━━━ Bereitgestelltes Material
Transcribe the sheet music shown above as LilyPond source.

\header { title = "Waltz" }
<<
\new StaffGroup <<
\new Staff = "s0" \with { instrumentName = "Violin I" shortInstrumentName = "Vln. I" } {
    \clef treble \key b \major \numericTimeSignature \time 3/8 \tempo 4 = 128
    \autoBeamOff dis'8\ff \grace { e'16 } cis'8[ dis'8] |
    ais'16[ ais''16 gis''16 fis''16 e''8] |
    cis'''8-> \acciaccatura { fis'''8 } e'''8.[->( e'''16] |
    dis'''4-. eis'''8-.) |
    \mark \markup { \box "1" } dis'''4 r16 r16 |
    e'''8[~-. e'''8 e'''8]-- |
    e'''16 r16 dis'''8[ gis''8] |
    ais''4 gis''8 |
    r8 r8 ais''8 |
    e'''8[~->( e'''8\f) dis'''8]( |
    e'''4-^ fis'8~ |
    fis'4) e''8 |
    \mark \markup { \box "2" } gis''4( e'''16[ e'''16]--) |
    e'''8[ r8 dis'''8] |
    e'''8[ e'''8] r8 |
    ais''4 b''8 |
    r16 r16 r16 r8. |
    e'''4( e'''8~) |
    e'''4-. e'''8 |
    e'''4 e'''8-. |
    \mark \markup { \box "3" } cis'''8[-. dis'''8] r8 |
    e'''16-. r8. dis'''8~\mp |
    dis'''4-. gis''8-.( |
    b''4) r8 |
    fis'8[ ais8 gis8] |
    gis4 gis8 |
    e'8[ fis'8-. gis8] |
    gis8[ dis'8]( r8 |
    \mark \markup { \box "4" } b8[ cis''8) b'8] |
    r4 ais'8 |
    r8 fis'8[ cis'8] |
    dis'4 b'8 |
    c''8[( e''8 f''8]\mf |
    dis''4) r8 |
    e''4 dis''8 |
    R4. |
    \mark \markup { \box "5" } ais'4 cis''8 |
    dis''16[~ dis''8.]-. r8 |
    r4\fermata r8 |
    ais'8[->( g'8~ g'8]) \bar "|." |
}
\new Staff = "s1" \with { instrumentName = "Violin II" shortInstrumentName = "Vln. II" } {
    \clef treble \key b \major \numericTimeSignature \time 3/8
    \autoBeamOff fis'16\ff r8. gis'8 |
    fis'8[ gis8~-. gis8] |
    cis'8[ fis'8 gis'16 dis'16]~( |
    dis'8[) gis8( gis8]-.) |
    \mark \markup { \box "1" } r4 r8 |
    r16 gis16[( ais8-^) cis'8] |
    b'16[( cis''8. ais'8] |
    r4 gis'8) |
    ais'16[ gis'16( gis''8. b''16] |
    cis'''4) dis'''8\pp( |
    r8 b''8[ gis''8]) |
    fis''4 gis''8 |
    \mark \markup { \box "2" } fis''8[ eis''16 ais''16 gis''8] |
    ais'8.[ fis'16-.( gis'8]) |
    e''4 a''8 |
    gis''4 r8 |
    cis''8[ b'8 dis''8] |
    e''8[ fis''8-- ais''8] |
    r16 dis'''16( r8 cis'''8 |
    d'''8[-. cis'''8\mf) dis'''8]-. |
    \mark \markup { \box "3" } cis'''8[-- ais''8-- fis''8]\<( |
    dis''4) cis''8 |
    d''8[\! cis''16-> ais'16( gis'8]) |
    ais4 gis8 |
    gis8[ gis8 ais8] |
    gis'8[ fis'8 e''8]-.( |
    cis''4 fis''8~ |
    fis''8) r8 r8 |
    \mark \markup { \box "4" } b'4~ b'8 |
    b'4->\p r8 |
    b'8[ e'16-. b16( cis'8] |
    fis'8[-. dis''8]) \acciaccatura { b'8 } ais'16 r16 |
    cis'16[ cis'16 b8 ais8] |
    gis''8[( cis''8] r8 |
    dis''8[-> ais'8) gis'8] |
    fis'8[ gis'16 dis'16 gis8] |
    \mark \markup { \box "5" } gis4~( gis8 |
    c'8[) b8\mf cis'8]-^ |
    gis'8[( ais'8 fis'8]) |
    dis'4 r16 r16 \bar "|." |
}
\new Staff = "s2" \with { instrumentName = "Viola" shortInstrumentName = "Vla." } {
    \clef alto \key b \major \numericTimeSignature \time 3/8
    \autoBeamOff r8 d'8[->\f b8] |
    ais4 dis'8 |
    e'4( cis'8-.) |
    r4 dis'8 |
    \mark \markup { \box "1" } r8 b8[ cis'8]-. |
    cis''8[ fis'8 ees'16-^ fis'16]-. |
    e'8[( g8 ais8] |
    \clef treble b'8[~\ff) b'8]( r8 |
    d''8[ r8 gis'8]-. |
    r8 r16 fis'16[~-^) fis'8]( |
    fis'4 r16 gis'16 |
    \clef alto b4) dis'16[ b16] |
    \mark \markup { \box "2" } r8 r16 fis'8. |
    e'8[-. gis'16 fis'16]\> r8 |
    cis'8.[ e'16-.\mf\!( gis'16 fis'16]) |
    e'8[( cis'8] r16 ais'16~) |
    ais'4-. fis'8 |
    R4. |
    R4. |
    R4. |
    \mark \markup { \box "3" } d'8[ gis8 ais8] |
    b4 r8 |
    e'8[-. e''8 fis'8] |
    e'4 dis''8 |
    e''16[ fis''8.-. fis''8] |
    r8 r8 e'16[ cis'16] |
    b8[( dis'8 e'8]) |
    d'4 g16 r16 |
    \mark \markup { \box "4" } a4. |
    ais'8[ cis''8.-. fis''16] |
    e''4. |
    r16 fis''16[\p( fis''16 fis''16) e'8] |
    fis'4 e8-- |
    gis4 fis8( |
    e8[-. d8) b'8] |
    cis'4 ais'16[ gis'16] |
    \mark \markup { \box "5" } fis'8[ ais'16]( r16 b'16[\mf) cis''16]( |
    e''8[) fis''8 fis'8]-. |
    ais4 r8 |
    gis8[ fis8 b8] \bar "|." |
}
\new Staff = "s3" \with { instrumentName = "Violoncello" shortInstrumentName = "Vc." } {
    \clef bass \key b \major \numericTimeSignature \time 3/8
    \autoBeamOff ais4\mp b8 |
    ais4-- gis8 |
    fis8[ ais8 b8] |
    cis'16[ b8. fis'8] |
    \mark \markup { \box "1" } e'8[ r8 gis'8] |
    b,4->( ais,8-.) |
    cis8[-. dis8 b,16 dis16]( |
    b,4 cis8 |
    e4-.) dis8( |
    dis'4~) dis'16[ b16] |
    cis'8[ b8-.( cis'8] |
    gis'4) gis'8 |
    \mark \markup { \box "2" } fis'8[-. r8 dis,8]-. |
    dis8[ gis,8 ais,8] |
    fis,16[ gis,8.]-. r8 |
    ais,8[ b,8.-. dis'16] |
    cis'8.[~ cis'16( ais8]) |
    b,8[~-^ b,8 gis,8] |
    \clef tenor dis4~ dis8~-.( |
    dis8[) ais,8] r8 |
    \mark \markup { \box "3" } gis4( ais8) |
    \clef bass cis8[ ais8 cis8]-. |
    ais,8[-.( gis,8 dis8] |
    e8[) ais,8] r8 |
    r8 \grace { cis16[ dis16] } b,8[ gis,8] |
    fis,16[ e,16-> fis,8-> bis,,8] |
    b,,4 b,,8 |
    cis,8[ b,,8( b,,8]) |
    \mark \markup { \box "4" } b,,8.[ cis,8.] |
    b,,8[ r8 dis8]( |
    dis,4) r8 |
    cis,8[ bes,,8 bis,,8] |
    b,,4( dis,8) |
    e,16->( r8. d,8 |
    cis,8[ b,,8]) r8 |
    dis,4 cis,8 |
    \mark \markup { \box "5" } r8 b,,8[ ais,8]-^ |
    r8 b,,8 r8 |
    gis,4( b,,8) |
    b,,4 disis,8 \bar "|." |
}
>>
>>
━━━━━━
**Gestellte Aufgabe:** Sammle jede Zeile aus dem Material oben, in der die Zeichenfolge "autoBeamOff" vorkommt. Achte dabei auf Groß- und Kleinschreibung.

**Antwort:**
    \autoBeamOff dis'8\ff \grace { e'16 } cis'8[ dis'8] |
    \autoBeamOff fis'16\ff r8. gis'8 |
    \autoBeamOff r8 d'8[->\f b8] |
    \autoBeamOff ais4\mp b8 |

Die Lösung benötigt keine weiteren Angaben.